(Input)

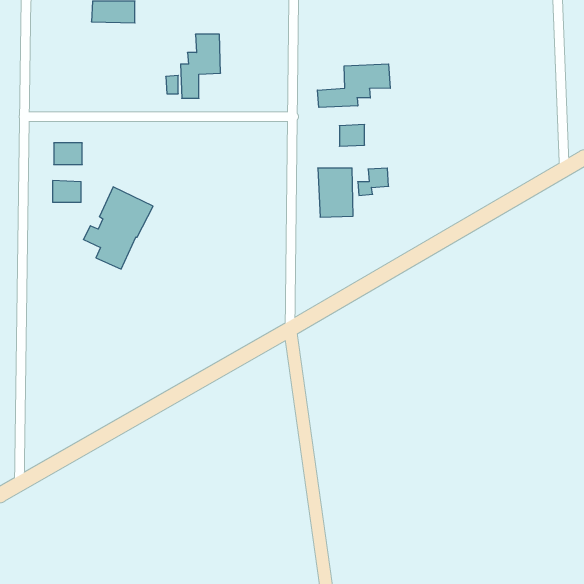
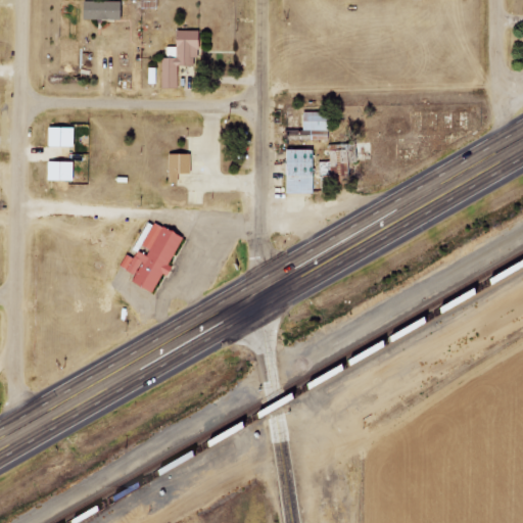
building: [317,64,390,107] -> none
building: none -> [168,154,190,183]
building: [83,187,153,269] -> [121,221,183,294]

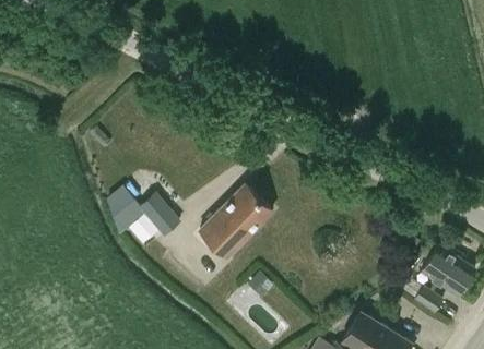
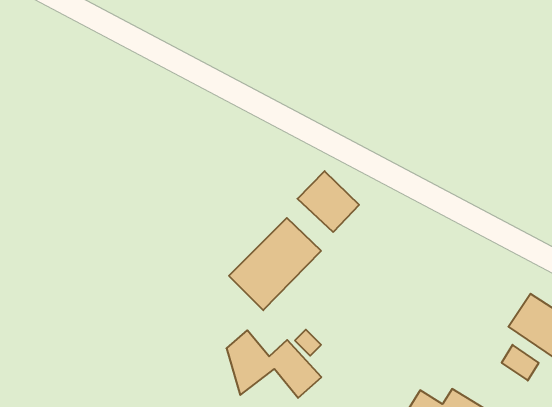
building: none -> [297,171,359,232]
building: [106,185,181,239] -> [226,330,321,398]

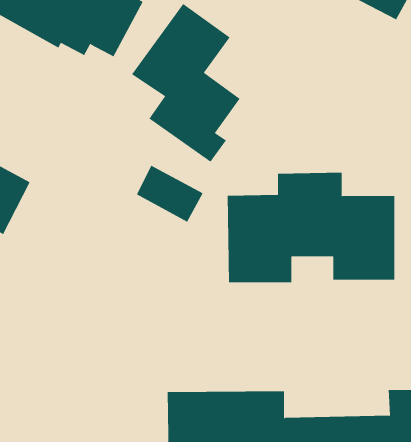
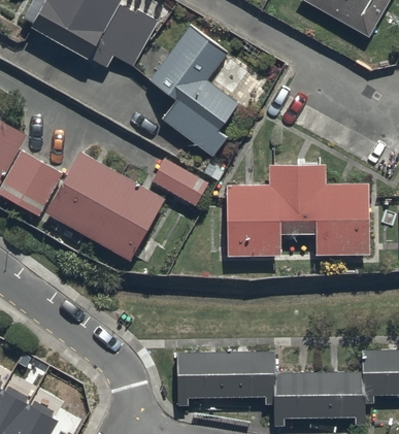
building: none -> [45,154,166,263]

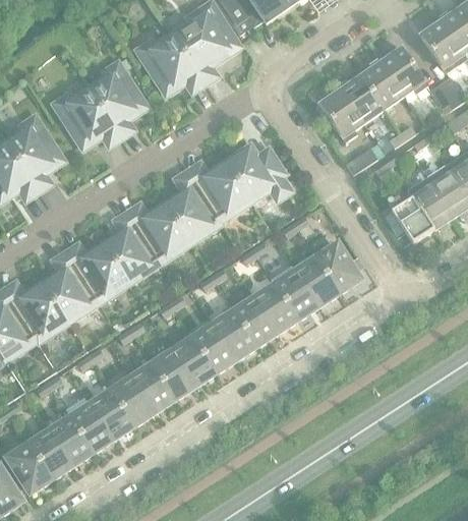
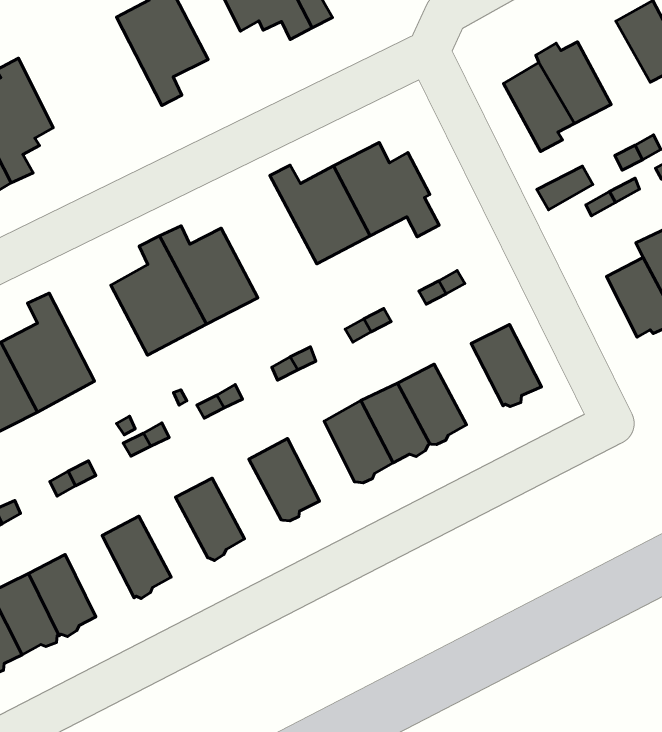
building: [360,56,405,109] -> none
building: [55,86,121,143] -> none
building: [163,170,222,242] -> none
building: [66,243,127,300] -> none
building: [295,256,338,304] -> none
building: [214,310,255,357] -> none
building: [172,337,215,384] -> none
building: [131,363,174,410] -> none
building: [91,390,133,438] -> none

(End Input)

**Your objective:** Word for word and without pictures, please write out only the lines from the start of the entries through the line containing "building: [55,86,121,143] -> none", both included.

**Task result:**
building: [317,64,390,107] -> none
building: none -> [168,154,190,183]
building: [83,187,153,269] -> [121,221,183,294]

building: none -> [297,171,359,232]
building: [106,185,181,239] -> [226,330,321,398]

building: none -> [45,154,166,263]

building: [360,56,405,109] -> none
building: [55,86,121,143] -> none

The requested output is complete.